Start Working data

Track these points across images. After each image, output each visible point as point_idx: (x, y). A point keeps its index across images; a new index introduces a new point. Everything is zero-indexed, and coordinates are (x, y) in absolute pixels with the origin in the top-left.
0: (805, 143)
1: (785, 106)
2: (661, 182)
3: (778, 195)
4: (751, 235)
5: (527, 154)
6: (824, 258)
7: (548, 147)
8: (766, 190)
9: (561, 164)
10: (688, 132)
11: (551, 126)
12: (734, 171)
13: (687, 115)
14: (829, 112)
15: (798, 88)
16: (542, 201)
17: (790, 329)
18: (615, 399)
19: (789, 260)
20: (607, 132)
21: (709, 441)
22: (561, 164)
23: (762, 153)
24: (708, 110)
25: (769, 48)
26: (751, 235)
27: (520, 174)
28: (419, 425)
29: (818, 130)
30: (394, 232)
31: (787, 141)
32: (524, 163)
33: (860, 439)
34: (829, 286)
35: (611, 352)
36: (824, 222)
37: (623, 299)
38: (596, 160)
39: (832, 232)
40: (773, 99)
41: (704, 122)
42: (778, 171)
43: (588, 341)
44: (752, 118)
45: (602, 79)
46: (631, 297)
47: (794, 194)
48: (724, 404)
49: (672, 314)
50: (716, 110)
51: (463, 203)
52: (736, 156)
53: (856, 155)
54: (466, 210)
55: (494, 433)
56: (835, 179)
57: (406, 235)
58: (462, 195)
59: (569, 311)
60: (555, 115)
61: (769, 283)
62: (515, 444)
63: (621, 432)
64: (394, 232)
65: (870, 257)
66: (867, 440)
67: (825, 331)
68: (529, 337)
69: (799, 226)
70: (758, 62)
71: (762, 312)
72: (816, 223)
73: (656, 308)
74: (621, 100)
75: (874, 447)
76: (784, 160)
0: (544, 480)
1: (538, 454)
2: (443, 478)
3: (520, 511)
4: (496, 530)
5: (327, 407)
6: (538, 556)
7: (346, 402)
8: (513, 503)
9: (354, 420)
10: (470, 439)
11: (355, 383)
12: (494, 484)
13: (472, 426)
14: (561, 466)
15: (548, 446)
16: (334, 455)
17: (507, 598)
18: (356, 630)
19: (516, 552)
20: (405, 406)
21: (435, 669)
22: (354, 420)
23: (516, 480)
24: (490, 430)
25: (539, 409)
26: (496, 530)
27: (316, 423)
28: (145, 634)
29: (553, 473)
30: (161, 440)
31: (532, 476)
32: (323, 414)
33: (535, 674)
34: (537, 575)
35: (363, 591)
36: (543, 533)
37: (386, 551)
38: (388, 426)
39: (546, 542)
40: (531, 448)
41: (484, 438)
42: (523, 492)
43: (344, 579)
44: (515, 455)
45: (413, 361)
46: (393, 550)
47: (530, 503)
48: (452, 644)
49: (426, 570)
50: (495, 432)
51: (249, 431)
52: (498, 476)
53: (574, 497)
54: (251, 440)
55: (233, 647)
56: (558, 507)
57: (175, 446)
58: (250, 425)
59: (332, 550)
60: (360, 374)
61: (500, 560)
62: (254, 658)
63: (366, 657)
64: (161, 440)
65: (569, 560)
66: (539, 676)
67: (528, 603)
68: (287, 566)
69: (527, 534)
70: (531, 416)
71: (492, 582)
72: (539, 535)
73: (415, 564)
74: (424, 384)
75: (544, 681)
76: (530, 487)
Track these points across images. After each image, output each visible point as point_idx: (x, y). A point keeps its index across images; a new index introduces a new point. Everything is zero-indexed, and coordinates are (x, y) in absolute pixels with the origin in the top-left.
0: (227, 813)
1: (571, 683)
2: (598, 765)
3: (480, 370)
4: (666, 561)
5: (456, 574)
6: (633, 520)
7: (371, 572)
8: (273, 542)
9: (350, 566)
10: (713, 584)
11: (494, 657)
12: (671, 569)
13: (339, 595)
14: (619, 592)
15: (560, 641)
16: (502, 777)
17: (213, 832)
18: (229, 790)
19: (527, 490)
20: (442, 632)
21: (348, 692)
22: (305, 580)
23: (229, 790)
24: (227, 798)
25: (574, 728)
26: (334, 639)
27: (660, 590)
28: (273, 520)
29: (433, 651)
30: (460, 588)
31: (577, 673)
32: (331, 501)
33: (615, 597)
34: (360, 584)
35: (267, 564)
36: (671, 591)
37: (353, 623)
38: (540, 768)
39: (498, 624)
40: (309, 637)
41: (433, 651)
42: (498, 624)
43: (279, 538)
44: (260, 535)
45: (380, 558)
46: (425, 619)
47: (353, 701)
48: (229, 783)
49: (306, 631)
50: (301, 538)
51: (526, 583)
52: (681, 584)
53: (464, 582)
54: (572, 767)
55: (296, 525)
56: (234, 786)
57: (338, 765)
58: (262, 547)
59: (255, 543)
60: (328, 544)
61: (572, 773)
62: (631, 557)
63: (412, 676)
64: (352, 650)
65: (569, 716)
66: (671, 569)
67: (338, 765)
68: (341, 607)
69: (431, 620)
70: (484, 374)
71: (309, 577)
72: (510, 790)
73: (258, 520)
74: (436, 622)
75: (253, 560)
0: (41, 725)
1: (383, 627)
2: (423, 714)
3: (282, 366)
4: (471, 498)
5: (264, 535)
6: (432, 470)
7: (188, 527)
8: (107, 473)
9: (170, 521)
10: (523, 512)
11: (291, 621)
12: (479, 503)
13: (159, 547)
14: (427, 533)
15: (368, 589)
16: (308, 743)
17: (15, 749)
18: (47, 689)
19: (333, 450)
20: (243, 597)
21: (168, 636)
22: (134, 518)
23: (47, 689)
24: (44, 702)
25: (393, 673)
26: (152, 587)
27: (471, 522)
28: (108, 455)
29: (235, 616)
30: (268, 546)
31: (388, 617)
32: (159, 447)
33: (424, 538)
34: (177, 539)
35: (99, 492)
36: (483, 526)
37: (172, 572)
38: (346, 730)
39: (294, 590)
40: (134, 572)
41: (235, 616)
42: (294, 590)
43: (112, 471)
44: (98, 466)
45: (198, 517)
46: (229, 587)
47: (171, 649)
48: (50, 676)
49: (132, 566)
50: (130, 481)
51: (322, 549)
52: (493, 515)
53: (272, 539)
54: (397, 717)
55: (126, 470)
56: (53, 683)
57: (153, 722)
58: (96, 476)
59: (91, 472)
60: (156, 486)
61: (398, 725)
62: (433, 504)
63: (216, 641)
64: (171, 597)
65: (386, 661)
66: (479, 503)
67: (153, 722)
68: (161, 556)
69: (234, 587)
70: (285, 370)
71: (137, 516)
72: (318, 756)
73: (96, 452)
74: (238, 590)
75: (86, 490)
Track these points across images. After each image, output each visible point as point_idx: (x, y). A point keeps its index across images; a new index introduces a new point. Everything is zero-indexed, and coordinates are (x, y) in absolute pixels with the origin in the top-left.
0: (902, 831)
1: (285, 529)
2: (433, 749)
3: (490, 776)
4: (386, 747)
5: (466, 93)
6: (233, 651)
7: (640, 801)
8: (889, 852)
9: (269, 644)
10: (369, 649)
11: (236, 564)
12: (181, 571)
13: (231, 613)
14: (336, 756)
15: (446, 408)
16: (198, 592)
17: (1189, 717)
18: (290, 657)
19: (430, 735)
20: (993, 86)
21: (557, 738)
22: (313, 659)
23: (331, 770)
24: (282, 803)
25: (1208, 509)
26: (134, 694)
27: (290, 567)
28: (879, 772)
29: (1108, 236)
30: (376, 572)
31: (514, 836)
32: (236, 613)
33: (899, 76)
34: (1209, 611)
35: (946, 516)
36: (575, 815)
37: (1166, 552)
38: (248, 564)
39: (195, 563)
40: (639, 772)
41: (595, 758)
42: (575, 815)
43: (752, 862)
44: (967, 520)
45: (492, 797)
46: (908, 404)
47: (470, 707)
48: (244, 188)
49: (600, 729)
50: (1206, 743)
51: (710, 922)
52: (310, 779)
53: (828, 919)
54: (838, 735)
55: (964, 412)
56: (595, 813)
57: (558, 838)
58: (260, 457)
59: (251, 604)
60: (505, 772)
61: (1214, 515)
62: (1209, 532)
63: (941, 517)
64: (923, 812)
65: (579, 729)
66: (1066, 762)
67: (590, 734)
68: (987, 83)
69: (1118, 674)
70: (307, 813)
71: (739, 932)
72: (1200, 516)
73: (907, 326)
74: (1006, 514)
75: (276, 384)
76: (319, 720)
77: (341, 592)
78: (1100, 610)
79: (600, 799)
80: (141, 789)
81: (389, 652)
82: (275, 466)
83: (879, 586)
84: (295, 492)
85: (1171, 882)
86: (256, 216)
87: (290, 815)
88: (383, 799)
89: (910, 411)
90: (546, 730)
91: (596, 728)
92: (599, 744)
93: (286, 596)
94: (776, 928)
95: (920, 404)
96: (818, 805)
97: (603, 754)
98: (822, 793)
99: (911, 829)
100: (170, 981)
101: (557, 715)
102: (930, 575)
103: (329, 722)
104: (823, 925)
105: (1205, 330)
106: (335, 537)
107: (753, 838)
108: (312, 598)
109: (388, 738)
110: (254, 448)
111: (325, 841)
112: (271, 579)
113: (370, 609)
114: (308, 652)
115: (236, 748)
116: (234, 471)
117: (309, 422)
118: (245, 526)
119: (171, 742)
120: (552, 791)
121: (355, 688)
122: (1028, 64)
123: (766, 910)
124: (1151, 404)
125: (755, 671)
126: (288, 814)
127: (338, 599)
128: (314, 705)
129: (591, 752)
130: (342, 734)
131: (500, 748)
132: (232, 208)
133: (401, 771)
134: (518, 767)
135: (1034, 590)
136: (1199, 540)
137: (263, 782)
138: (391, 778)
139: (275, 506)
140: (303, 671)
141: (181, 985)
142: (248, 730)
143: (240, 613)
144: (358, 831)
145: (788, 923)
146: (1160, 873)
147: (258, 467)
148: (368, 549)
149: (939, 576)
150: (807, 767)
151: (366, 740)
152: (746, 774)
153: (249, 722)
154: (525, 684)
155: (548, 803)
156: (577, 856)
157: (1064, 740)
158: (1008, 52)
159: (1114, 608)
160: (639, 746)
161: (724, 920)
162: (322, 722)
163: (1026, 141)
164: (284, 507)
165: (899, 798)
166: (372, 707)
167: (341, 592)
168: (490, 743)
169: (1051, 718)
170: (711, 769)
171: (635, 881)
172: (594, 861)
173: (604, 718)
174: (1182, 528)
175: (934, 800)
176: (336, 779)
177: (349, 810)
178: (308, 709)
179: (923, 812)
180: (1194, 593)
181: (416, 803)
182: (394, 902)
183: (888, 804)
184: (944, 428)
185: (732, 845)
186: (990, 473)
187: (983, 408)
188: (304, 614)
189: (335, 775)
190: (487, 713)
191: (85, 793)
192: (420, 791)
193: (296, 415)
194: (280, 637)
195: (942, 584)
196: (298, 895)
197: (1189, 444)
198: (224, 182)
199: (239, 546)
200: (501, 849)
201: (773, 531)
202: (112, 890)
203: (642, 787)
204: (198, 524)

End Working data

■ **Challenge**: Copy the lines of the records from the start through the line that contains "15: (798, 88)", keeping every line unchanged.

■ **Result**:
Track these points across images. After each image, output each visible point as point_idx: (x, y). A point keeps its index across images; a new index introduces a new point. Everything is zero-indexed, and coordinates are (x, y) in absolute pixels with the origin in the top-left.
0: (805, 143)
1: (785, 106)
2: (661, 182)
3: (778, 195)
4: (751, 235)
5: (527, 154)
6: (824, 258)
7: (548, 147)
8: (766, 190)
9: (561, 164)
10: (688, 132)
11: (551, 126)
12: (734, 171)
13: (687, 115)
14: (829, 112)
15: (798, 88)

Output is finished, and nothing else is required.